DIRECTIONS FOR THIS TASK: Although the data below holds other lines too, output only those from the line with "pink tile A1 level 1 -> pink tile B3 level 1" up to and including the line with "tan brick E5:F5", exactly as they appear.

Spatial object tracking data
%%

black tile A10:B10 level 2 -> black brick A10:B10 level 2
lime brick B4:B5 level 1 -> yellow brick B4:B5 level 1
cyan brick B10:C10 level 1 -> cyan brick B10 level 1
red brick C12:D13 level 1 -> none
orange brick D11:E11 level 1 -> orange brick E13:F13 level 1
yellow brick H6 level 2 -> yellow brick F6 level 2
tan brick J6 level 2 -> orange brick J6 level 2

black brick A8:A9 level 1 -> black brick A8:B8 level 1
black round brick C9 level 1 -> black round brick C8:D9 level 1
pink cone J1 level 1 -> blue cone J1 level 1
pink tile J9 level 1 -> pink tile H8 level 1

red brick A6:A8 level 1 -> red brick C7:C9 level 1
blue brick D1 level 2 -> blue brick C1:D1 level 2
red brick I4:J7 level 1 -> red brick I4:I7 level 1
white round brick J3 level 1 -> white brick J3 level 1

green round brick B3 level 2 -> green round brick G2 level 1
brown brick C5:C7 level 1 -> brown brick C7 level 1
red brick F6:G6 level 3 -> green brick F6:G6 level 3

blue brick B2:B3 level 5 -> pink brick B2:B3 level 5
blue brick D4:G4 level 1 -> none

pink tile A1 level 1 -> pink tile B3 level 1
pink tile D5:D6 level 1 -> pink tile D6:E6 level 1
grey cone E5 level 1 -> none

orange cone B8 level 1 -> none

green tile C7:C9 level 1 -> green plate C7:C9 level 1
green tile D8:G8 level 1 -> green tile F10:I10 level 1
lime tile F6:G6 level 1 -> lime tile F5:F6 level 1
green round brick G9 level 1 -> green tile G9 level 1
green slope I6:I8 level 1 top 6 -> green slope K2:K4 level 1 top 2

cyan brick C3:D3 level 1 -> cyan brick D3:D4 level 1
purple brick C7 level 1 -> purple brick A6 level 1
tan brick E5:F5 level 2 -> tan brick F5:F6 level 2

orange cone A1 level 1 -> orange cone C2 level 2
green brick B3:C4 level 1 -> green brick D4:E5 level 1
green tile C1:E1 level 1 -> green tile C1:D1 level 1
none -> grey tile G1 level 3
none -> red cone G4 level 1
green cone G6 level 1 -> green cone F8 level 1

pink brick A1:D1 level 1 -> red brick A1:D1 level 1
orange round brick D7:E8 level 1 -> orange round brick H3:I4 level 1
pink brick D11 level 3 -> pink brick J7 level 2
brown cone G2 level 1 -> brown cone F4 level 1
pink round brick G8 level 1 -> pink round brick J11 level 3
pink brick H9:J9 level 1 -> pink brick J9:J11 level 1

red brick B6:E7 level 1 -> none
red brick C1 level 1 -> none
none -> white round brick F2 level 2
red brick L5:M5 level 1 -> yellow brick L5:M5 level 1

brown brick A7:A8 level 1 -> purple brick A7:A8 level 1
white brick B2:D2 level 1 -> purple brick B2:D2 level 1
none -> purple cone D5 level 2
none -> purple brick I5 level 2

%%

ANSWER FOR THIS EXERCISE:
pink tile A1 level 1 -> pink tile B3 level 1
pink tile D5:D6 level 1 -> pink tile D6:E6 level 1
grey cone E5 level 1 -> none

orange cone B8 level 1 -> none

green tile C7:C9 level 1 -> green plate C7:C9 level 1
green tile D8:G8 level 1 -> green tile F10:I10 level 1
lime tile F6:G6 level 1 -> lime tile F5:F6 level 1
green round brick G9 level 1 -> green tile G9 level 1
green slope I6:I8 level 1 top 6 -> green slope K2:K4 level 1 top 2

cyan brick C3:D3 level 1 -> cyan brick D3:D4 level 1
purple brick C7 level 1 -> purple brick A6 level 1
tan brick E5:F5 level 2 -> tan brick F5:F6 level 2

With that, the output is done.